EXERCISE DETAILS:
A single number is the answer here: how many lines below include "scissors"?

DATASET RECORDS:
------------------------------------------------------------

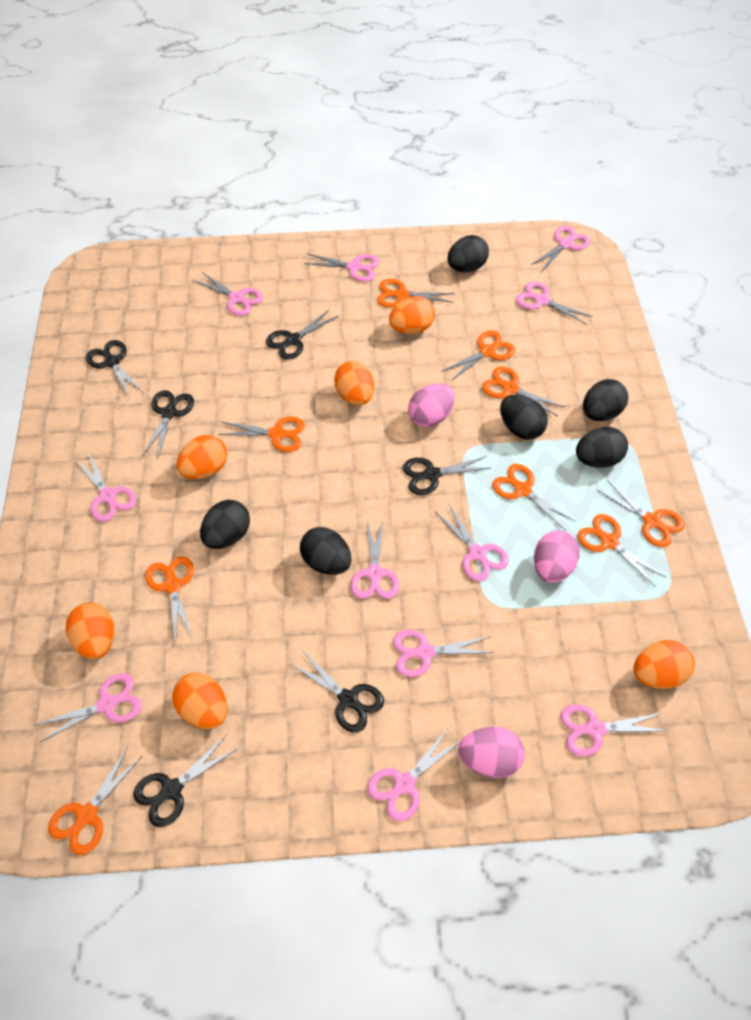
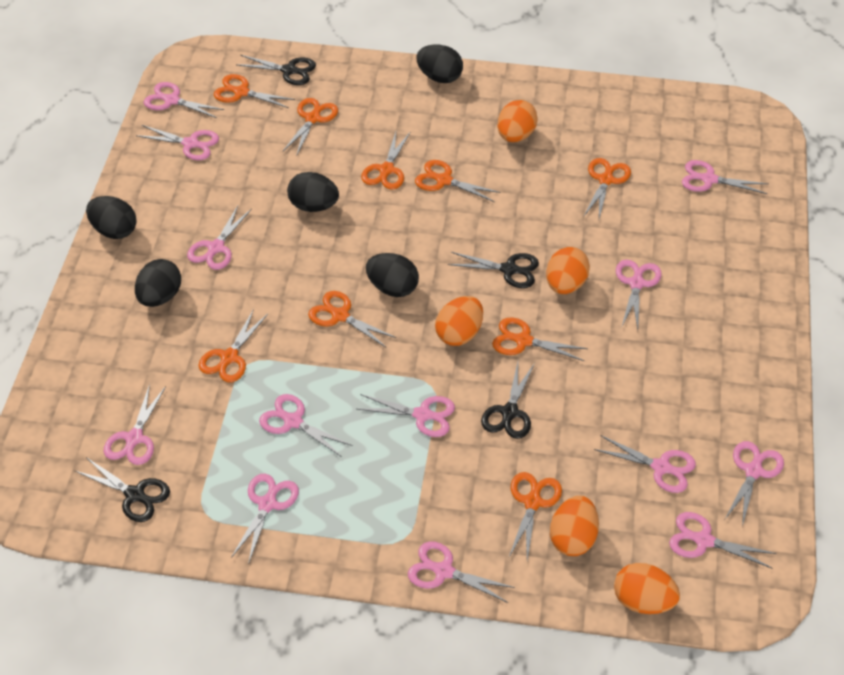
black egg: 6 -> 5
black scissors: 6 -> 4
orange egg: 6 -> 5
pink egg: 3 -> 0
pink scissors: 11 -> 13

------------------------------------------------------------

EXERCISE RESPONSE:
2